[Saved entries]
════════

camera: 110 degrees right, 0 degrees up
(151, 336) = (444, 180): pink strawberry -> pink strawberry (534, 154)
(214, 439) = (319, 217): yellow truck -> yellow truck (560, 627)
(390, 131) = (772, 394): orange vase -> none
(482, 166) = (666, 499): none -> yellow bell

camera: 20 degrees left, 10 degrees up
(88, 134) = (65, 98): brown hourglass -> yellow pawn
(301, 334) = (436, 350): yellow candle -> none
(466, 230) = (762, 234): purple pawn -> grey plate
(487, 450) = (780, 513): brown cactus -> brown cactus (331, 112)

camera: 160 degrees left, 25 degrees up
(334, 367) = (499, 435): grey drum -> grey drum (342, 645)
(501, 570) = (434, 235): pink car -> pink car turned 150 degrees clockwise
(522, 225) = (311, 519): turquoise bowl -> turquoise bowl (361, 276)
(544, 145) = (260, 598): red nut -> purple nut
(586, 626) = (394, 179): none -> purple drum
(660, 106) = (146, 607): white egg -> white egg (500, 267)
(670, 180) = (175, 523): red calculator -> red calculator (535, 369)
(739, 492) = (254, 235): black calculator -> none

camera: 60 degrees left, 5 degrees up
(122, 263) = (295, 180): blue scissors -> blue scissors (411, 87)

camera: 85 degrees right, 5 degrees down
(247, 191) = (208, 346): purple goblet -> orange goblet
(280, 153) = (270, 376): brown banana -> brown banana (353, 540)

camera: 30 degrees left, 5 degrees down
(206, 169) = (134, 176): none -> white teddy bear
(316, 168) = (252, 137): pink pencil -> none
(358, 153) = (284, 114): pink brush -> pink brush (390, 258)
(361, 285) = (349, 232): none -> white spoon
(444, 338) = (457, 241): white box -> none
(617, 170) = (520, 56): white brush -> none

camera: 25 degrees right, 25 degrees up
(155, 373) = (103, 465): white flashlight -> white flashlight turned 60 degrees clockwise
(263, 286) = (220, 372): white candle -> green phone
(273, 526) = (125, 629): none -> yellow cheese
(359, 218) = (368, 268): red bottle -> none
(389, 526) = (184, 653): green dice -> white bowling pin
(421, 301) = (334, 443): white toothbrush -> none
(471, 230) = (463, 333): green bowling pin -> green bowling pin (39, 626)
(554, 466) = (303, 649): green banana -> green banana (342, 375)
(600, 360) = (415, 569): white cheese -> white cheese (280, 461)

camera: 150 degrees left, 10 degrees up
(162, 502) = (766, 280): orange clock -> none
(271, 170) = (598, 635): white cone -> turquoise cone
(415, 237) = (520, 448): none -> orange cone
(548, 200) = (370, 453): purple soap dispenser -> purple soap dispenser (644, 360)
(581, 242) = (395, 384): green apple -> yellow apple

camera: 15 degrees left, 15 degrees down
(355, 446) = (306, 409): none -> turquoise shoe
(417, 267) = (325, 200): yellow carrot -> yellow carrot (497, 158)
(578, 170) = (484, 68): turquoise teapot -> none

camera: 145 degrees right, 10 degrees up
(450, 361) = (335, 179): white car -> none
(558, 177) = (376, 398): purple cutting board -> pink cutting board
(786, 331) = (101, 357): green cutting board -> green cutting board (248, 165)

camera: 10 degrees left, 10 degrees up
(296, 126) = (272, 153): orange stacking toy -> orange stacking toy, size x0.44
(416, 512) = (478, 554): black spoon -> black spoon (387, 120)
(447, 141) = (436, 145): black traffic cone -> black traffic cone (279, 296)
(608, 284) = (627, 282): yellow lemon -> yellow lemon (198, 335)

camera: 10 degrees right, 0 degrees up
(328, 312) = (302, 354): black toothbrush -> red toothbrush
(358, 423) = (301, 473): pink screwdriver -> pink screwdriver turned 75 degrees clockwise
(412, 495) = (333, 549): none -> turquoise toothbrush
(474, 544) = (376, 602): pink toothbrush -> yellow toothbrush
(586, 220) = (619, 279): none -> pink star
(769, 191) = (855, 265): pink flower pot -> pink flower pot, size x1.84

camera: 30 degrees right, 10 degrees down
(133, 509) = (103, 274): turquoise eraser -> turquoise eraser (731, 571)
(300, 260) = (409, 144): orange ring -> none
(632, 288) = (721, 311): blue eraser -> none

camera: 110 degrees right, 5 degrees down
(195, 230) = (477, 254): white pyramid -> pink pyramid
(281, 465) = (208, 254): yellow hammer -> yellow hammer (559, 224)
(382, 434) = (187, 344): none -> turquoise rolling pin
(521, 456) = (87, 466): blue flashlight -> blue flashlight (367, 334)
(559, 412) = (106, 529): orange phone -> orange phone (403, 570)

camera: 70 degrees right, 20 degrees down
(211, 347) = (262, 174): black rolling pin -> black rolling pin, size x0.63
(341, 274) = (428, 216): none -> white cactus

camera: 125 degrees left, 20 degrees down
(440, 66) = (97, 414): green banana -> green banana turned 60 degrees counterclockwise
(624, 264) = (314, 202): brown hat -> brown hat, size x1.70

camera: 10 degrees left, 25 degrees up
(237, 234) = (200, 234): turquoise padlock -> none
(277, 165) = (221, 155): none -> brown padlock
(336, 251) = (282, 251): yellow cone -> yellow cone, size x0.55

════════

What you have to do - The lines from the one holding "(133, 509) = (103, 274): turquoise" to the last line of the entries, both included: retype them exactly and give nothing else.

Solution below -
(133, 509) = (103, 274): turquoise eraser -> turquoise eraser (731, 571)
(300, 260) = (409, 144): orange ring -> none
(632, 288) = (721, 311): blue eraser -> none

camera: 110 degrees right, 5 degrees down
(195, 230) = (477, 254): white pyramid -> pink pyramid
(281, 465) = (208, 254): yellow hammer -> yellow hammer (559, 224)
(382, 434) = (187, 344): none -> turquoise rolling pin
(521, 456) = (87, 466): blue flashlight -> blue flashlight (367, 334)
(559, 412) = (106, 529): orange phone -> orange phone (403, 570)

camera: 70 degrees right, 20 degrees down
(211, 347) = (262, 174): black rolling pin -> black rolling pin, size x0.63
(341, 274) = (428, 216): none -> white cactus

camera: 125 degrees left, 20 degrees down
(440, 66) = (97, 414): green banana -> green banana turned 60 degrees counterclockwise
(624, 264) = (314, 202): brown hat -> brown hat, size x1.70

camera: 10 degrees left, 25 degrees up
(237, 234) = (200, 234): turquoise padlock -> none
(277, 165) = (221, 155): none -> brown padlock
(336, 251) = (282, 251): yellow cone -> yellow cone, size x0.55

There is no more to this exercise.